→ **INSTRUCTIONS TO FOLLOW**:
Could you retype the whole listing word for word and drop the images?

→ **PROVIDED RECORDS**:
▼

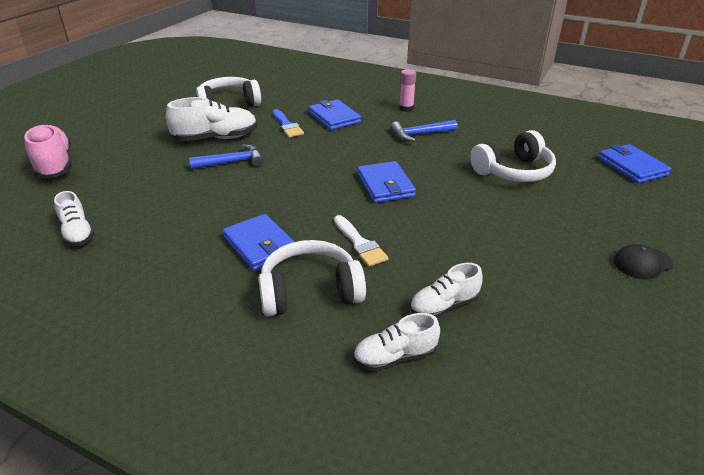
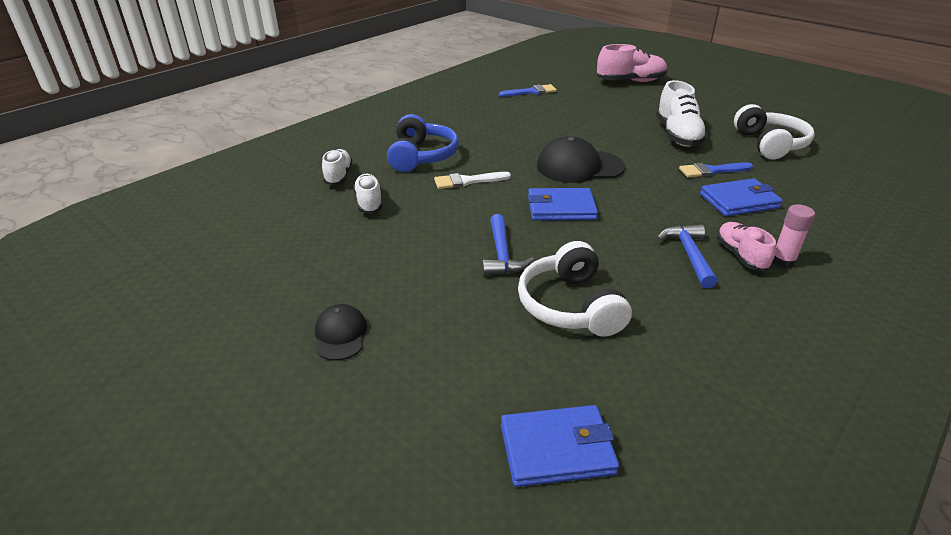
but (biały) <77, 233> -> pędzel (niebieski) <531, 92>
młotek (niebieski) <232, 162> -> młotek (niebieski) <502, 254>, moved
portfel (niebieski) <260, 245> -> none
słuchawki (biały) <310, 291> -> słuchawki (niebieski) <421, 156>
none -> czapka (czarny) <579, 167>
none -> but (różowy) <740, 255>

▲

→ **WRITTEN ANSWER**:
but (biały) <77, 233> -> pędzel (niebieski) <531, 92>
młotek (niebieski) <232, 162> -> młotek (niebieski) <502, 254>, moved
portfel (niebieski) <260, 245> -> none
słuchawki (biały) <310, 291> -> słuchawki (niebieski) <421, 156>
none -> czapka (czarny) <579, 167>
none -> but (różowy) <740, 255>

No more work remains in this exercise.